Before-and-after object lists
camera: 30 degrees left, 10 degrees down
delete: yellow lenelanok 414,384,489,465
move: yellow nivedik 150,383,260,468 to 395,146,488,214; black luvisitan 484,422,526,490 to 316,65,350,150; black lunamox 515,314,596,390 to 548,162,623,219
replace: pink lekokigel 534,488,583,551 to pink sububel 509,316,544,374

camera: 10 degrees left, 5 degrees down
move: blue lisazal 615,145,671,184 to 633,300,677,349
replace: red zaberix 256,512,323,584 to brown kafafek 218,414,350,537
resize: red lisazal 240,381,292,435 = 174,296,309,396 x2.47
...
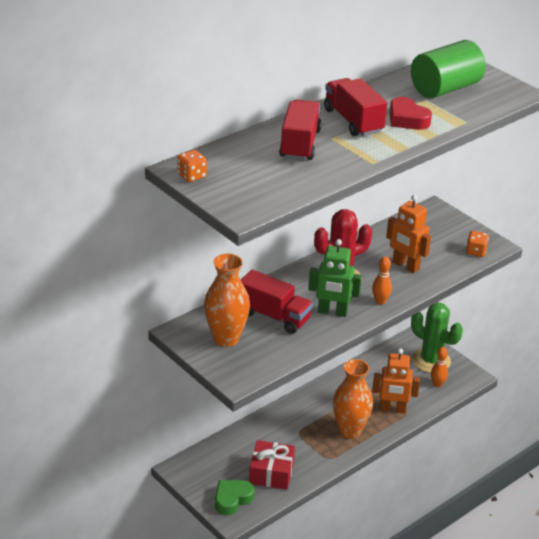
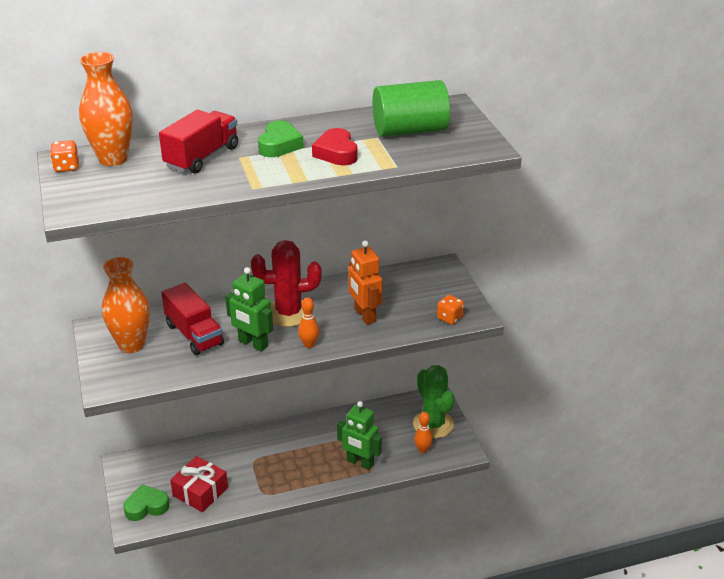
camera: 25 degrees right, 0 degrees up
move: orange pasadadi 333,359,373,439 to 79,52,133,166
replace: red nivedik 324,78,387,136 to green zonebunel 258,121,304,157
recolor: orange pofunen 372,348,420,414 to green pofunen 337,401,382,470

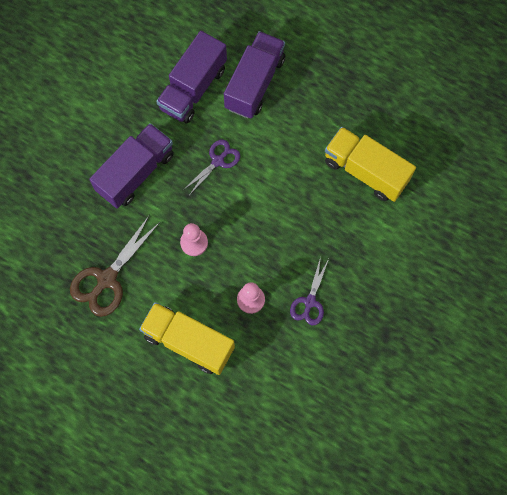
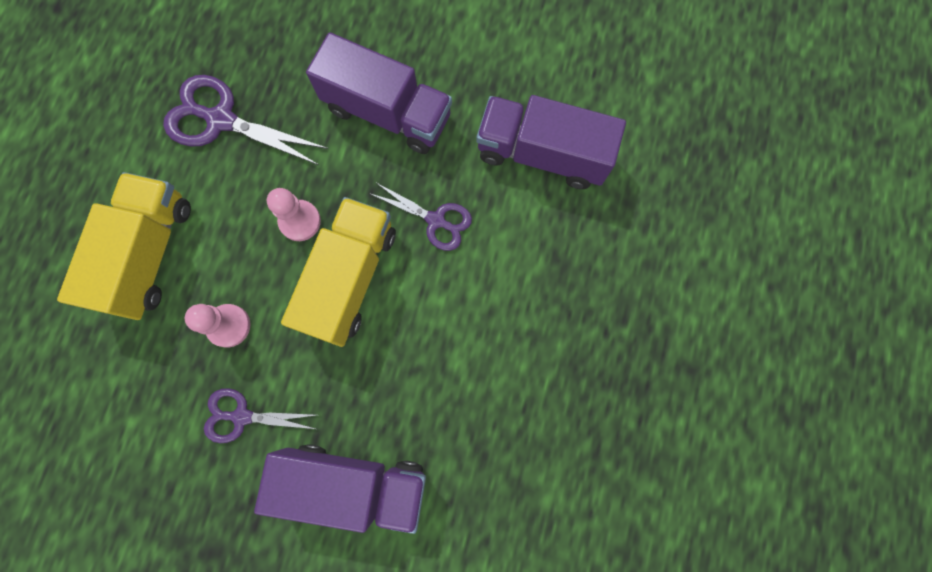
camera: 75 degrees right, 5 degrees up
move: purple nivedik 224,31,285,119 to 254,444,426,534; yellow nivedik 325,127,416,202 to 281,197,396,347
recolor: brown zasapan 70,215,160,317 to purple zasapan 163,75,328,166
...
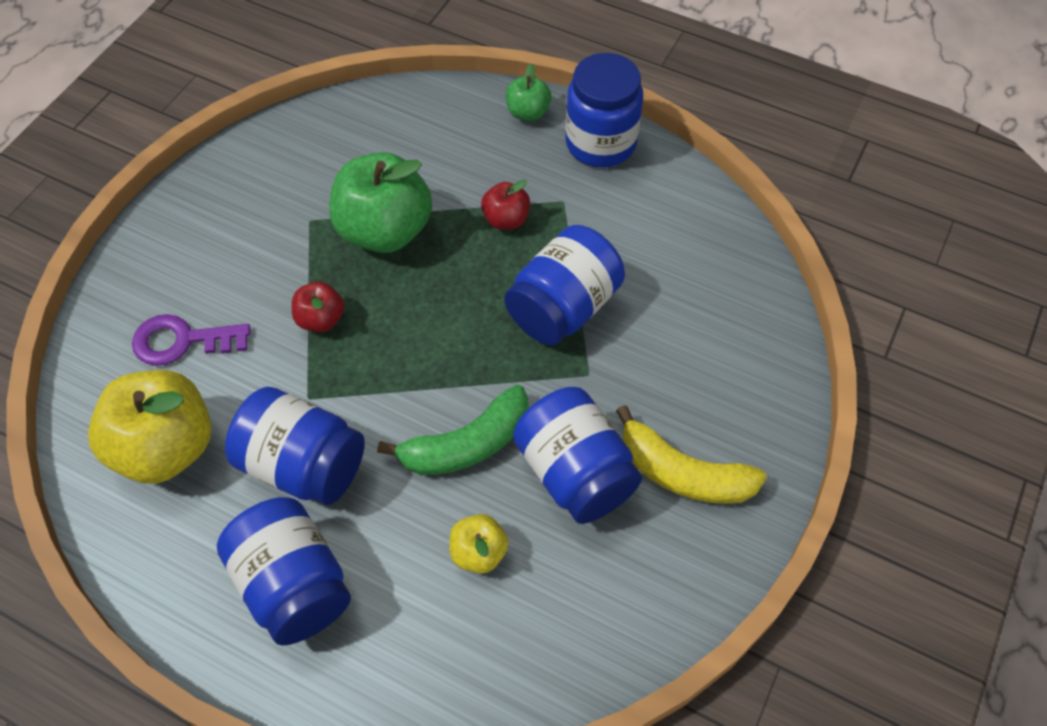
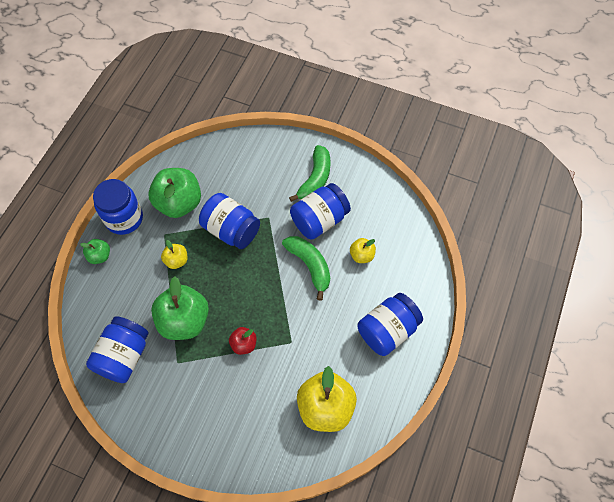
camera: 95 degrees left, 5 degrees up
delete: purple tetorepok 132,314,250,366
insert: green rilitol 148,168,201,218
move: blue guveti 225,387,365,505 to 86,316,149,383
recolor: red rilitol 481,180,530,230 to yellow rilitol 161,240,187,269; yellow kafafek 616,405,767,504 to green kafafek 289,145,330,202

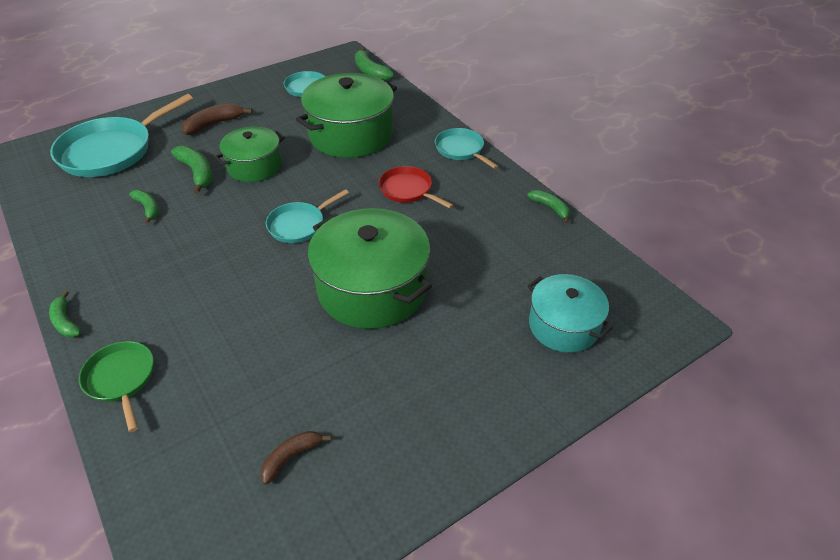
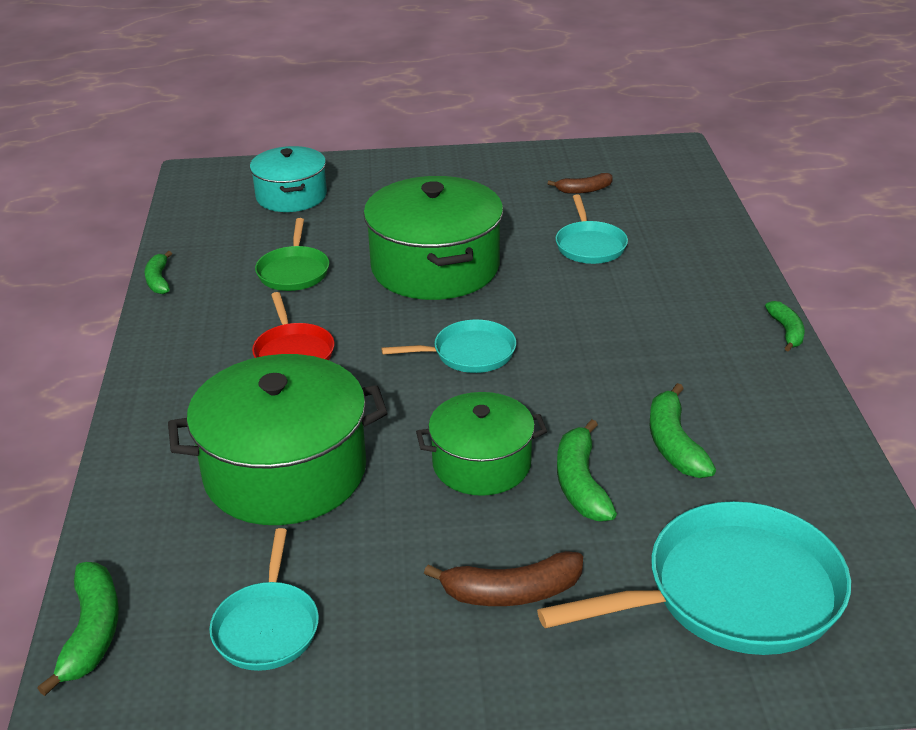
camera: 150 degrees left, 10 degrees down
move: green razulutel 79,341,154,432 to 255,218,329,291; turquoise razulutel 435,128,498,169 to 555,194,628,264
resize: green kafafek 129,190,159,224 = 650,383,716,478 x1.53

What you are asked to do
Using the records above, set down exactly the lines from the one with "camera: 30 degrees left, 10 degrees down" through the one with "move: yellow nivedik", inclusive, and nothing more.

Answer to the problem
camera: 30 degrees left, 10 degrees down
delete: yellow lenelanok 414,384,489,465
move: yellow nivedik 150,383,260,468 to 395,146,488,214; black luvisitan 484,422,526,490 to 316,65,350,150; black lunamox 515,314,596,390 to 548,162,623,219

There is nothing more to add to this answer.